Instruction: Please repeat exactly the lines below from the one containing "(727, 408) = (574, 374): blue" down to the one containing "(292, 210) = (421, 112): purple", both included, and nothing else.

:: Data provided

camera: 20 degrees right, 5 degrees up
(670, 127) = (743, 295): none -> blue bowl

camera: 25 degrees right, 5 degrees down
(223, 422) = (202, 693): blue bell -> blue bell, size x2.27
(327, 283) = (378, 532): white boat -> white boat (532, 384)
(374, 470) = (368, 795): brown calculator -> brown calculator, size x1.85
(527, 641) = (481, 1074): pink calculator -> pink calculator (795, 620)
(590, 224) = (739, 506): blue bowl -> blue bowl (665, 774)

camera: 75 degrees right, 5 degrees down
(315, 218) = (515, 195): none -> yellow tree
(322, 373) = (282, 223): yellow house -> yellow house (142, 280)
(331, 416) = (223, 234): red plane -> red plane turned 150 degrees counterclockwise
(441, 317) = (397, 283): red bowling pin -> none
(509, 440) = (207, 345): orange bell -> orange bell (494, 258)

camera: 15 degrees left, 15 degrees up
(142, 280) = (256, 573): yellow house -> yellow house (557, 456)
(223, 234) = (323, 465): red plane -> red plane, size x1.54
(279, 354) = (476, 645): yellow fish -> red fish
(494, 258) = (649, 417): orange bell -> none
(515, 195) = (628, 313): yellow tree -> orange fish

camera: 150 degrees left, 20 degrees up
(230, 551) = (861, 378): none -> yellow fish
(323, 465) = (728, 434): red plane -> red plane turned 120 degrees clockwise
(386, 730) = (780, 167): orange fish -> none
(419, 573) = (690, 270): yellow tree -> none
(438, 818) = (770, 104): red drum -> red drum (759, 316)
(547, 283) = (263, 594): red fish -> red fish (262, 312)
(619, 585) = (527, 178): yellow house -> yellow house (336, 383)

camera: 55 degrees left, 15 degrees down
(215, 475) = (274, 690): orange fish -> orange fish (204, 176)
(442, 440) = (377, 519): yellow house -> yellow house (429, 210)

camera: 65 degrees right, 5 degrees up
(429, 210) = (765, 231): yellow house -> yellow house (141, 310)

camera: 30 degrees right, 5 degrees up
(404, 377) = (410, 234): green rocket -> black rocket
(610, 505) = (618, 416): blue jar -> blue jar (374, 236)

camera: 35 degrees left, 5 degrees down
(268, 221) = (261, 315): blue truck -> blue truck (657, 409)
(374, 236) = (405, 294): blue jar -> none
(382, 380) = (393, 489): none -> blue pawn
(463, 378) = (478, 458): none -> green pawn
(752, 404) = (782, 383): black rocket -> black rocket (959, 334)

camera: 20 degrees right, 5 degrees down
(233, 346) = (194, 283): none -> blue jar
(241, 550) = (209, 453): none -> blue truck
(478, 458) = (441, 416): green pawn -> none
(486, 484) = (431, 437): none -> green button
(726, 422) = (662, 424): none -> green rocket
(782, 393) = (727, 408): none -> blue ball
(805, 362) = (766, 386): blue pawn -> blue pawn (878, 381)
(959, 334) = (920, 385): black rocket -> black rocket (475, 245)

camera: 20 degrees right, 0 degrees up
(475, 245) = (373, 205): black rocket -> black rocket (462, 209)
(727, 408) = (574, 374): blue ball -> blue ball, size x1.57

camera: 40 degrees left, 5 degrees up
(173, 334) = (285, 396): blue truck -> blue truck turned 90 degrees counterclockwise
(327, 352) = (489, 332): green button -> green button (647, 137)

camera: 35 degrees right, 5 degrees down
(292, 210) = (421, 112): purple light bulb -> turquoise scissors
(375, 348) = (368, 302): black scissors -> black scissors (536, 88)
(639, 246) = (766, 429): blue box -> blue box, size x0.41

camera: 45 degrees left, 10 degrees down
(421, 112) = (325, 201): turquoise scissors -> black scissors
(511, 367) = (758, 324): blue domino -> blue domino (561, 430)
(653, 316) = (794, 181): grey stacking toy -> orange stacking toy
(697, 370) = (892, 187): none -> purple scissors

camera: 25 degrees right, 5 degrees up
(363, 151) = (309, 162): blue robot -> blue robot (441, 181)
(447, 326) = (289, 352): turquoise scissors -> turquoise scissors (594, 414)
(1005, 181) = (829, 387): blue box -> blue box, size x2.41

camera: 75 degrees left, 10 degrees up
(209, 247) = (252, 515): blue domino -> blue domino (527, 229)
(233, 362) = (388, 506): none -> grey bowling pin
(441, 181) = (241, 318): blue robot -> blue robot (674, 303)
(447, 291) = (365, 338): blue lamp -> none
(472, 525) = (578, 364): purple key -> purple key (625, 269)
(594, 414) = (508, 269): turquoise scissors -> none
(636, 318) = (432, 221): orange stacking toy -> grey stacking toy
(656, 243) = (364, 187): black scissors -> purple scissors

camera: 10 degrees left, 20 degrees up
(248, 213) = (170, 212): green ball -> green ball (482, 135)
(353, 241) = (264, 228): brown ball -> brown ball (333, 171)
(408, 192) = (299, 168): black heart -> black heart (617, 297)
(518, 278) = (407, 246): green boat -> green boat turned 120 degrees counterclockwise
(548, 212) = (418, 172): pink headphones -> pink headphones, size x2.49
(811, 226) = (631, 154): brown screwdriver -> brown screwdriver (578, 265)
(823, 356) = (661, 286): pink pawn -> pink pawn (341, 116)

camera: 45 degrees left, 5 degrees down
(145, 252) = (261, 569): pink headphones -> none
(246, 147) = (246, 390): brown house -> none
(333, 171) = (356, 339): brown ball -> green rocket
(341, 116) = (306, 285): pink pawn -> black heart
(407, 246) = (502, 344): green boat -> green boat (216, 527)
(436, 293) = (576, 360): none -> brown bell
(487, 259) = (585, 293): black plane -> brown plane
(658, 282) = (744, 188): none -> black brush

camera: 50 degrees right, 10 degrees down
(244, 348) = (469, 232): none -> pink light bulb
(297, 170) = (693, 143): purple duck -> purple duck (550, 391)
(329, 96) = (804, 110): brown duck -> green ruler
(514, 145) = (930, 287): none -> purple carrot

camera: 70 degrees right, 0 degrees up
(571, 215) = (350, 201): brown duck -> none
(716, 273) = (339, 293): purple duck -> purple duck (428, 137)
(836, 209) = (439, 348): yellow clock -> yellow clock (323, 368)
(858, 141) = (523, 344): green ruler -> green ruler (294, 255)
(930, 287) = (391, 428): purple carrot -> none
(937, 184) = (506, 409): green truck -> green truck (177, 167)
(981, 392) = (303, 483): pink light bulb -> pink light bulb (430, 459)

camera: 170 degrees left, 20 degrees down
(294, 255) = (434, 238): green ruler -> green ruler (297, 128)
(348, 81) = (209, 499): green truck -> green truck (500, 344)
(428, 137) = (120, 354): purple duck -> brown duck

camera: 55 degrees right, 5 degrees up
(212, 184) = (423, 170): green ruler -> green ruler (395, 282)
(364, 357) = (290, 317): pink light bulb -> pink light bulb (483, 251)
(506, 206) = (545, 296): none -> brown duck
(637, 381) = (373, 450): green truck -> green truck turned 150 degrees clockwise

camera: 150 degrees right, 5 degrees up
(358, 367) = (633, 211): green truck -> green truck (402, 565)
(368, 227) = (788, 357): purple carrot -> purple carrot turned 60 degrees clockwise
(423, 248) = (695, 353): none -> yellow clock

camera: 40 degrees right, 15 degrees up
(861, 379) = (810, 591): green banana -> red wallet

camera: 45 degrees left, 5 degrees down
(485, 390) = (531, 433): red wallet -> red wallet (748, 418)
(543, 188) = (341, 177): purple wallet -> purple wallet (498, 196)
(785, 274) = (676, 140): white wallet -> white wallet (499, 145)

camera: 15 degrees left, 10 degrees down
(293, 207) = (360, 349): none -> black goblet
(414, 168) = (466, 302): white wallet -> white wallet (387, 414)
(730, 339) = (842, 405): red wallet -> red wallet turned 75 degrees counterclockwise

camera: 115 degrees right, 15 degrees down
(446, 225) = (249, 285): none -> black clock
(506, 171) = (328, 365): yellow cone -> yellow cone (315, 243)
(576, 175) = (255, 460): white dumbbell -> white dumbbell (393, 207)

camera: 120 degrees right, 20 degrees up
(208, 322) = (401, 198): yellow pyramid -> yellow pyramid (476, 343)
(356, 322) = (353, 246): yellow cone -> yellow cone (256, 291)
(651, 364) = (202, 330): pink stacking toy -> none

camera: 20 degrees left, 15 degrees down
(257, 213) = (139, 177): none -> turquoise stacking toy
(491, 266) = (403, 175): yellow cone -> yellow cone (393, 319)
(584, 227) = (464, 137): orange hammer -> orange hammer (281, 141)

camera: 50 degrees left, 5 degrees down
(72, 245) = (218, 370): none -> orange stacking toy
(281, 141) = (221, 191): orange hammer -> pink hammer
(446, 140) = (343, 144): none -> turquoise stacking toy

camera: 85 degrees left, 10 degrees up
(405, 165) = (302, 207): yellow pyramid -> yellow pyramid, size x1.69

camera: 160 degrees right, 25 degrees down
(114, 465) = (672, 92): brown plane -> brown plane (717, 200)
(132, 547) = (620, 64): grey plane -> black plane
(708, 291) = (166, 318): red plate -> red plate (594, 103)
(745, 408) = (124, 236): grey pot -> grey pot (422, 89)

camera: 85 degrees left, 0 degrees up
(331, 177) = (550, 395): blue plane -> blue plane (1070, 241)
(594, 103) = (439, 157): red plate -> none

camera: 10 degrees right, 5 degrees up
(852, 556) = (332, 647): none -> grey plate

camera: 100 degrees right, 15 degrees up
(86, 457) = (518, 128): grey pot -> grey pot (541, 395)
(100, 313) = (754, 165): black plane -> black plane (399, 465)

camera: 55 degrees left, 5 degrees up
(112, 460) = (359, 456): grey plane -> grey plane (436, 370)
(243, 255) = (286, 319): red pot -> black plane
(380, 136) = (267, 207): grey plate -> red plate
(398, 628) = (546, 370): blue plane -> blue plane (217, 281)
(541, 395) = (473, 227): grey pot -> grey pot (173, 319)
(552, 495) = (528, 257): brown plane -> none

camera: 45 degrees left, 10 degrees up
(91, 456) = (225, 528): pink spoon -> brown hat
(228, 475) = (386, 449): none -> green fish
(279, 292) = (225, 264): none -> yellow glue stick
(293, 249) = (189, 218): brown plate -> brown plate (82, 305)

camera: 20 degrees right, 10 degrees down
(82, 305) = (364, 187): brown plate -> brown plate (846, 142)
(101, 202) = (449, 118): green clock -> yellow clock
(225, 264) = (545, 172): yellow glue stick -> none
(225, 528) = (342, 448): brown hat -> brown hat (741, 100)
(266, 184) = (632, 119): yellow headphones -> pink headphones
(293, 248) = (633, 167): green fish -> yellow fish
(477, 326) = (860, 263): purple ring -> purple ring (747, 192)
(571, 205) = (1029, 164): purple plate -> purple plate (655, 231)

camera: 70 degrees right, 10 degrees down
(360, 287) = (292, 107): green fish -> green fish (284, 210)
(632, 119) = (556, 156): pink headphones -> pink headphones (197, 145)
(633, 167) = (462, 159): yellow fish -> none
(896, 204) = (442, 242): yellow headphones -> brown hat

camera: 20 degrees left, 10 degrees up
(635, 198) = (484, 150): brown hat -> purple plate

::::

Answer space:
(727, 408) = (574, 374): blue ball -> blue ball, size x1.57

camera: 40 degrees left, 5 degrees up
(173, 334) = (285, 396): blue truck -> blue truck turned 90 degrees counterclockwise
(327, 352) = (489, 332): green button -> green button (647, 137)

camera: 35 degrees right, 5 degrees down
(292, 210) = (421, 112): purple light bulb -> turquoise scissors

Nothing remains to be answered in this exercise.